■ What you are asked to do ■
Copy exactly the stretch of data below from the line with "R22: none -> 510k (DRV, GND)" through the line with "U3 pin THR: DIS -> THR", including both of those lines.

■ Input ■

Start of Block

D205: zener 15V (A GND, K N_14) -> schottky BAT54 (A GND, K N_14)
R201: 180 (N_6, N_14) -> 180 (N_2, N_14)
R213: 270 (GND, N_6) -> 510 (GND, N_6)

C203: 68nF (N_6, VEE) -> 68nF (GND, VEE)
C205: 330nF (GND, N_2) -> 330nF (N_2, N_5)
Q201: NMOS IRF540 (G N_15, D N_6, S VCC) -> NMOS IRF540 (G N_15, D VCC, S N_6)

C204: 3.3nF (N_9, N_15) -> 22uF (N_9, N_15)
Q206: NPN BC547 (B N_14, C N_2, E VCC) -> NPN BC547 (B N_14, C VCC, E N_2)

End of Block
Start of Block

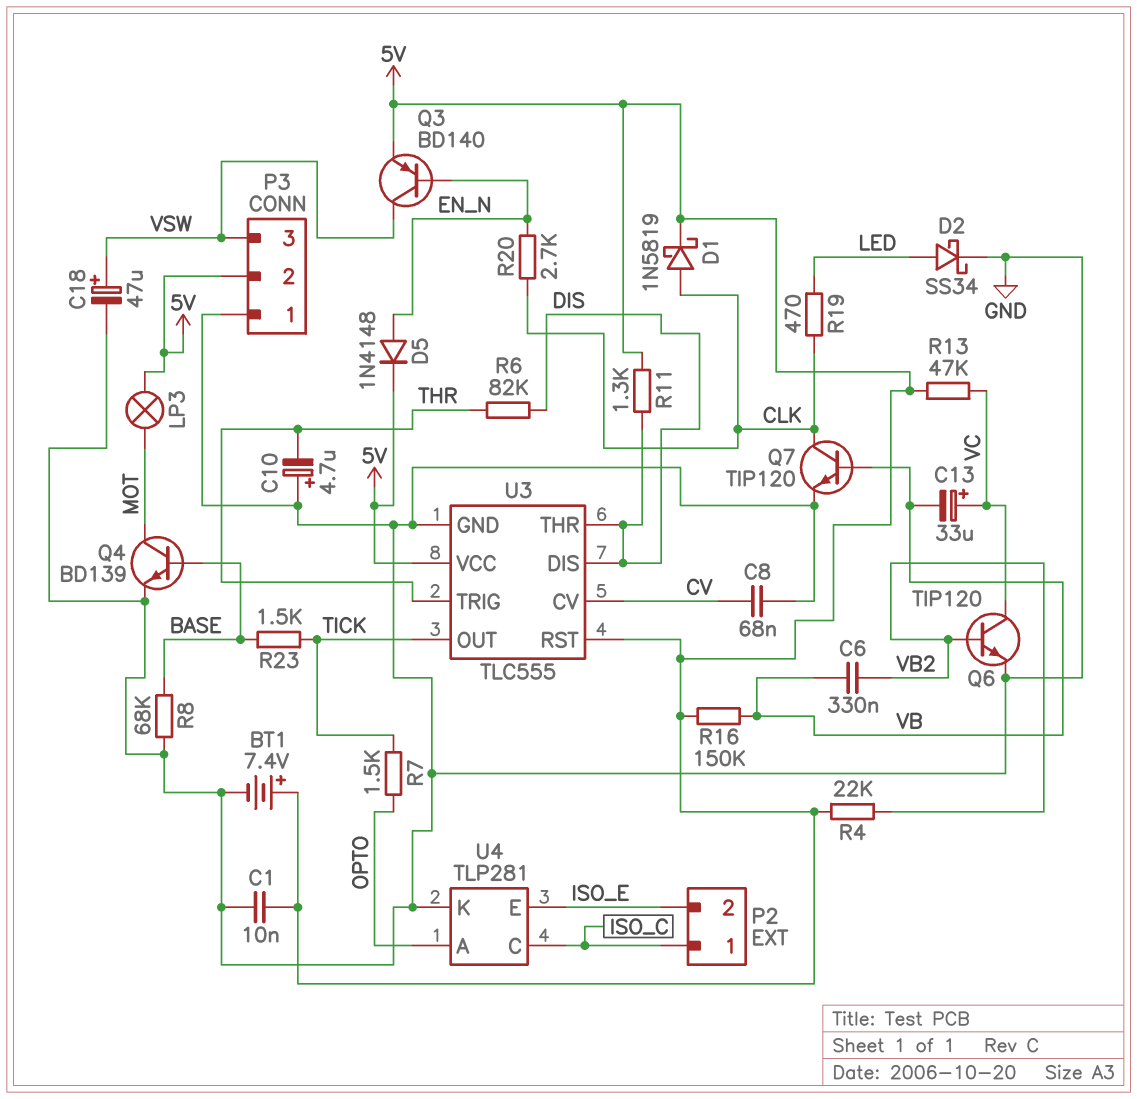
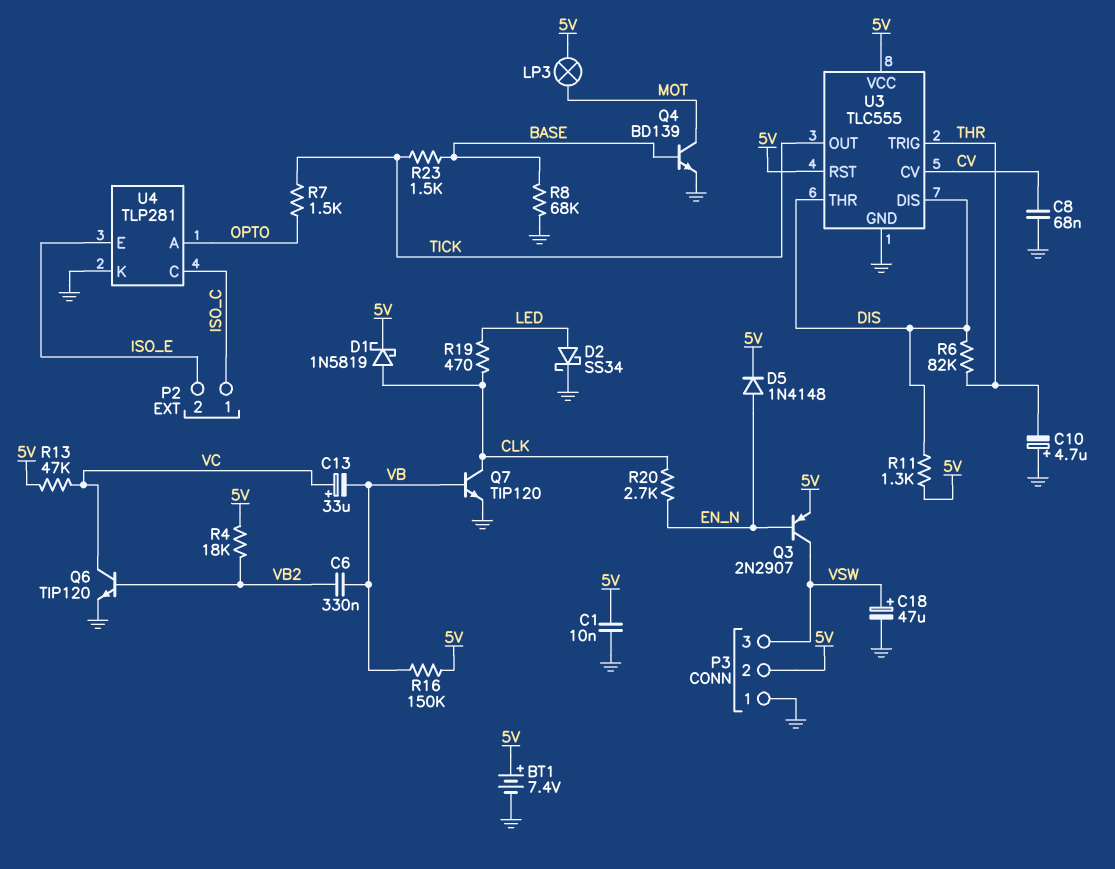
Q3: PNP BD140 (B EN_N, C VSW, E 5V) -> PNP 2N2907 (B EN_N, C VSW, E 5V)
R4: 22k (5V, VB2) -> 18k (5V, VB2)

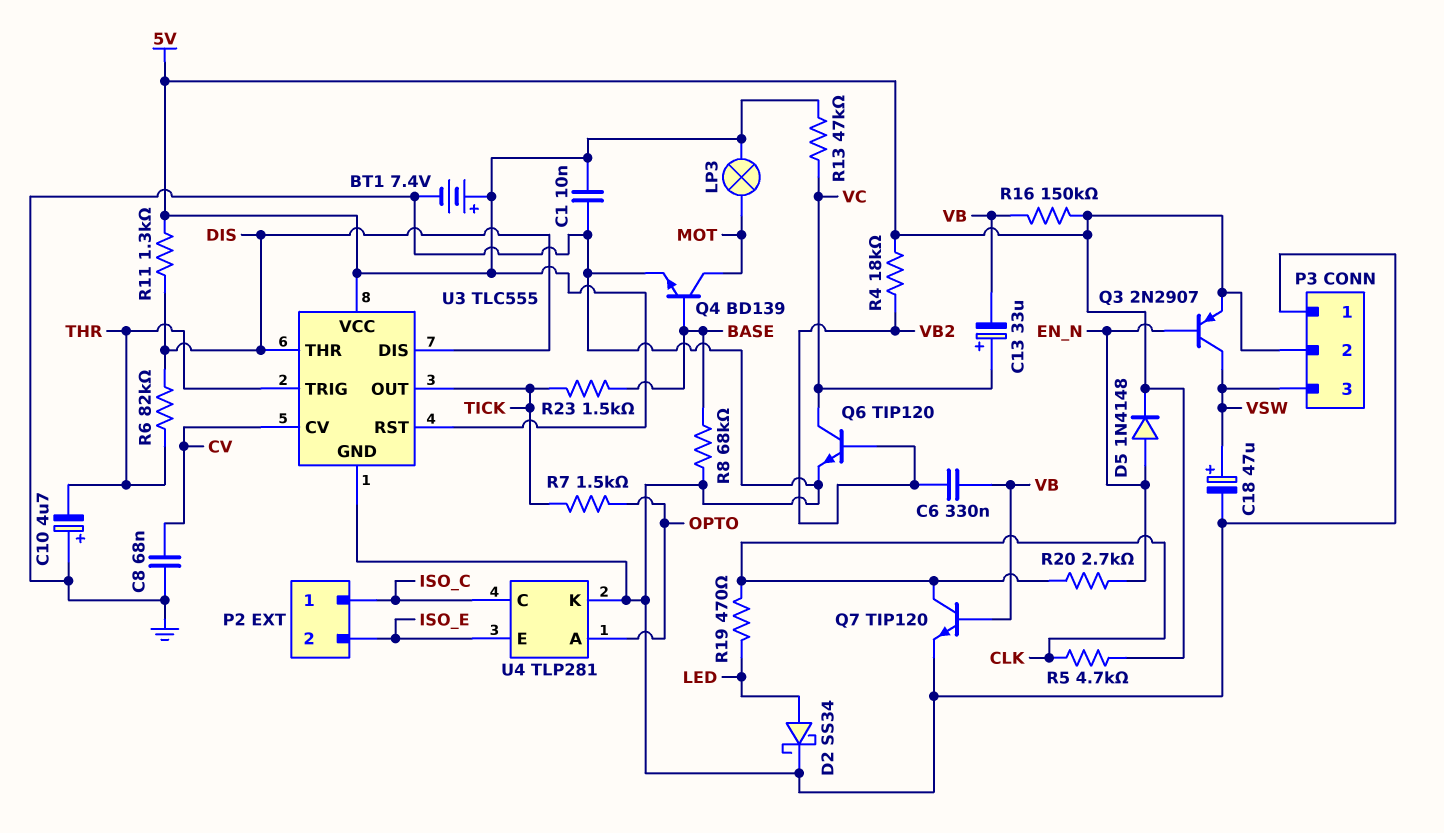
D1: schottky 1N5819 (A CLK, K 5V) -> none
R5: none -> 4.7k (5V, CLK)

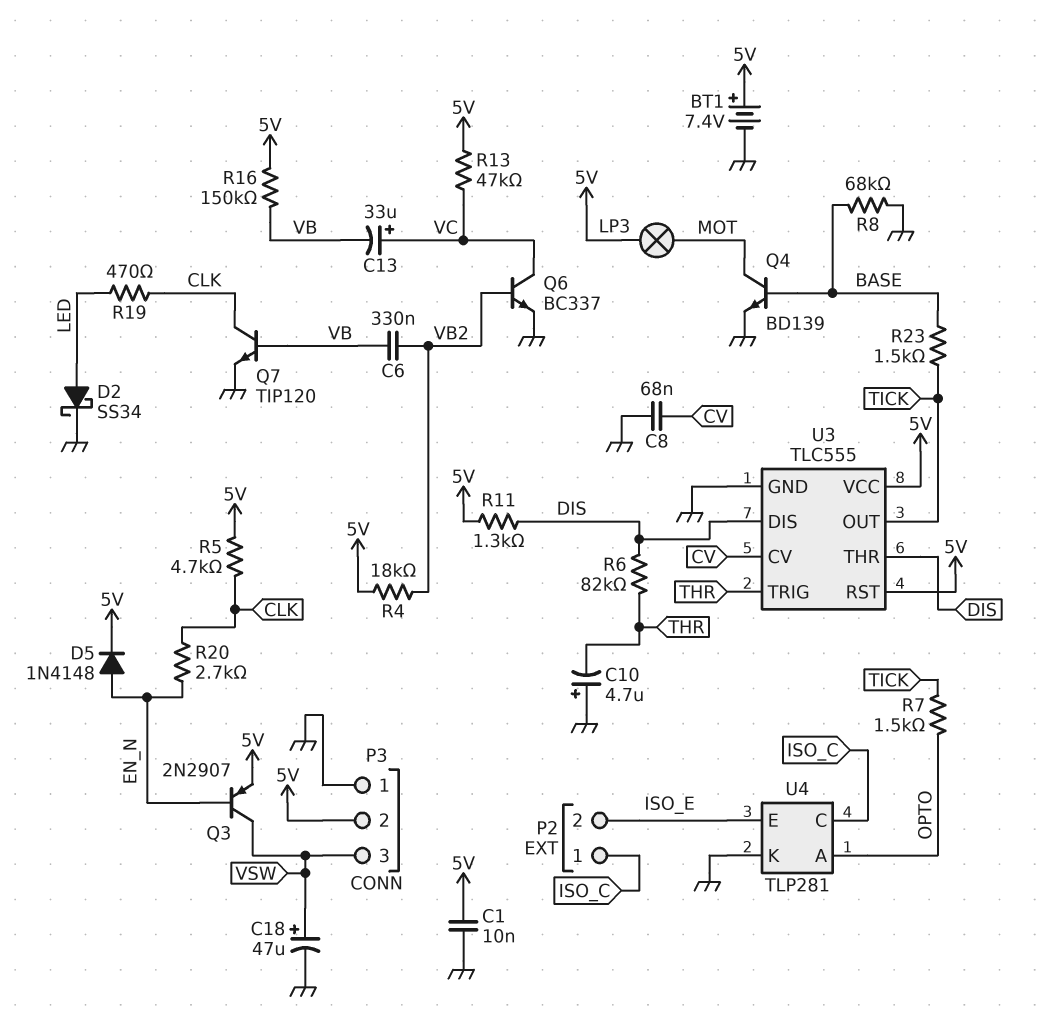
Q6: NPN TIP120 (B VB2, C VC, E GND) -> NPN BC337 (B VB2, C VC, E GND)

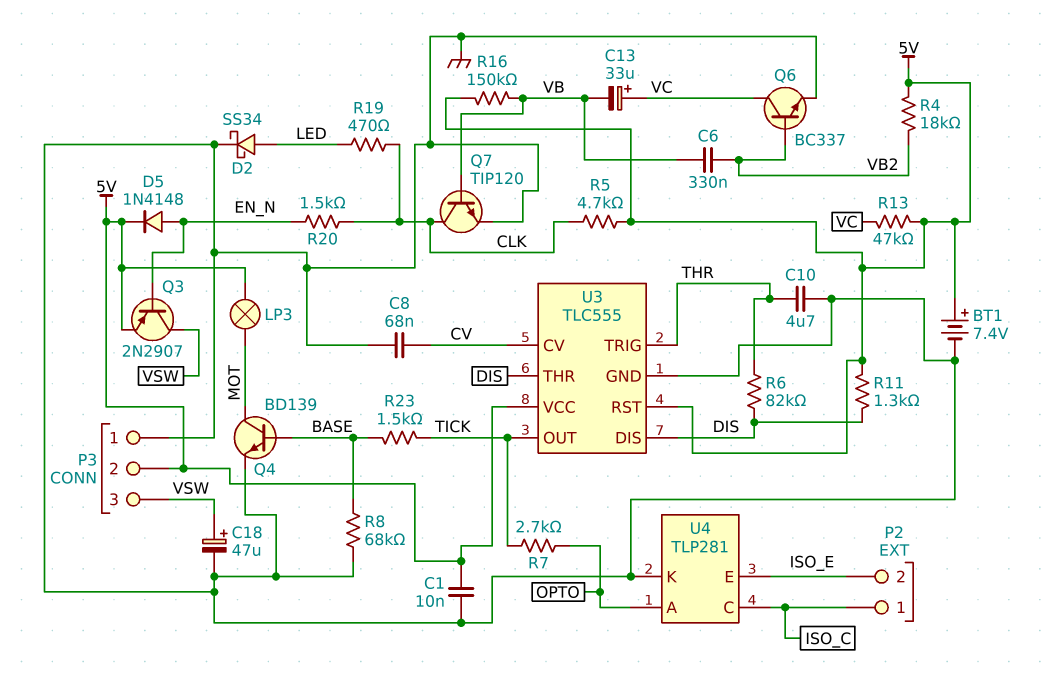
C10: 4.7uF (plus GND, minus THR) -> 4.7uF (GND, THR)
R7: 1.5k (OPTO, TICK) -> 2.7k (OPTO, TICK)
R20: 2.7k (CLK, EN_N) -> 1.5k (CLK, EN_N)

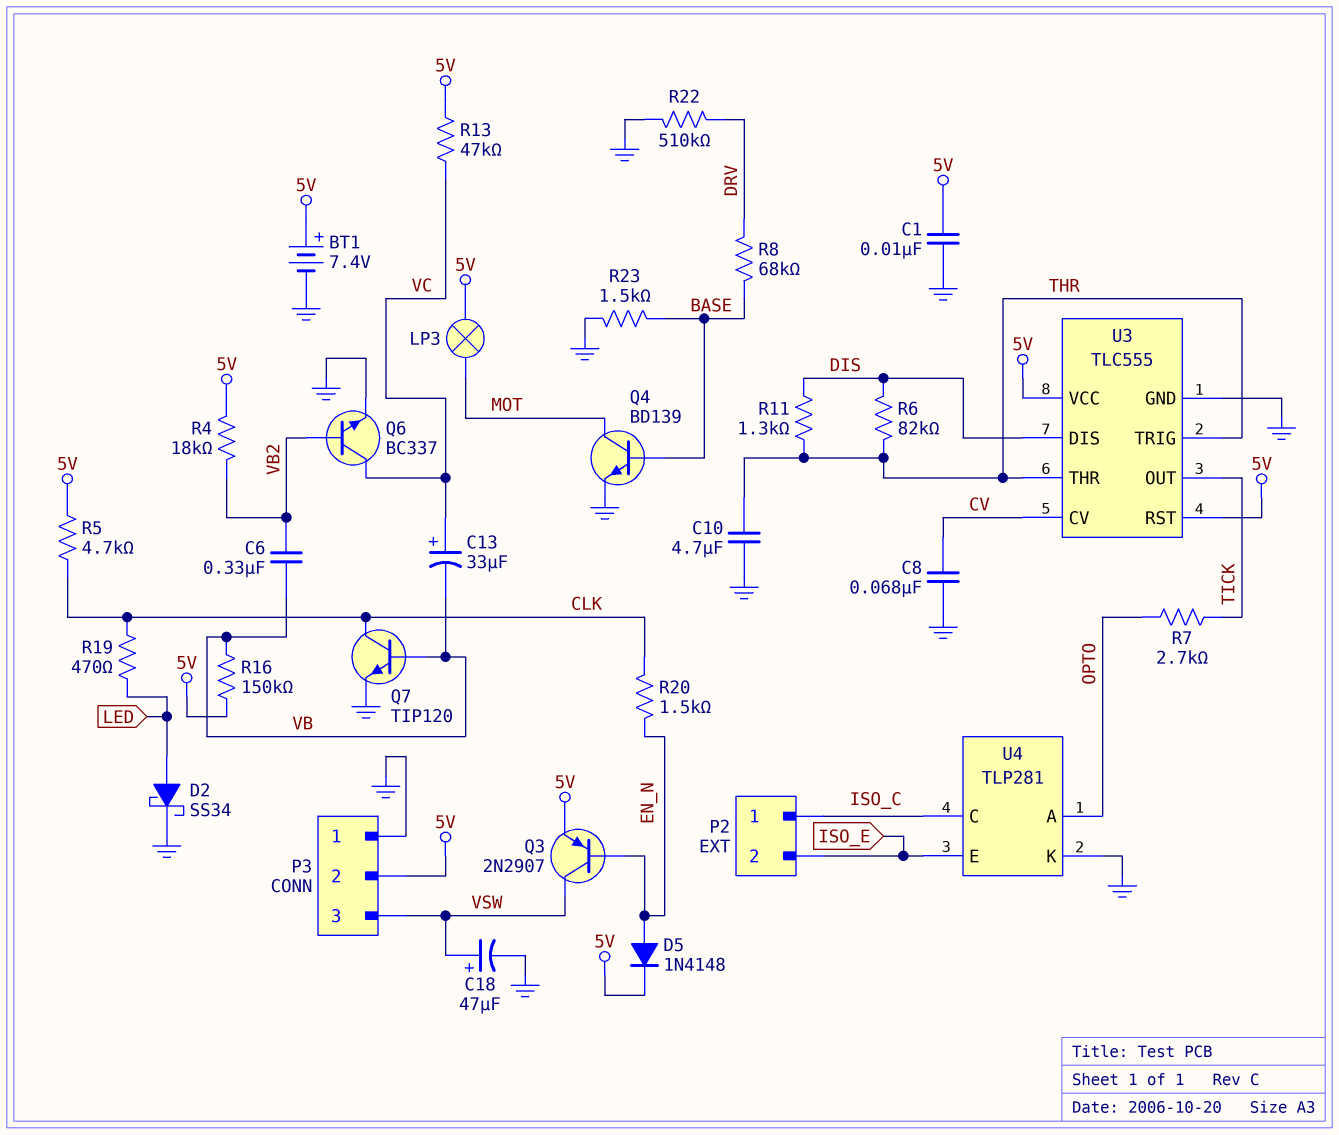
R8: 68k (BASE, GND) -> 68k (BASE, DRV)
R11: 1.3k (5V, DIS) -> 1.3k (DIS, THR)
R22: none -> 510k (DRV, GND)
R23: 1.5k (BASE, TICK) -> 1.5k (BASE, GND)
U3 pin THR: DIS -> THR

End of Block

■ Completed task ■
R22: none -> 510k (DRV, GND)
R23: 1.5k (BASE, TICK) -> 1.5k (BASE, GND)
U3 pin THR: DIS -> THR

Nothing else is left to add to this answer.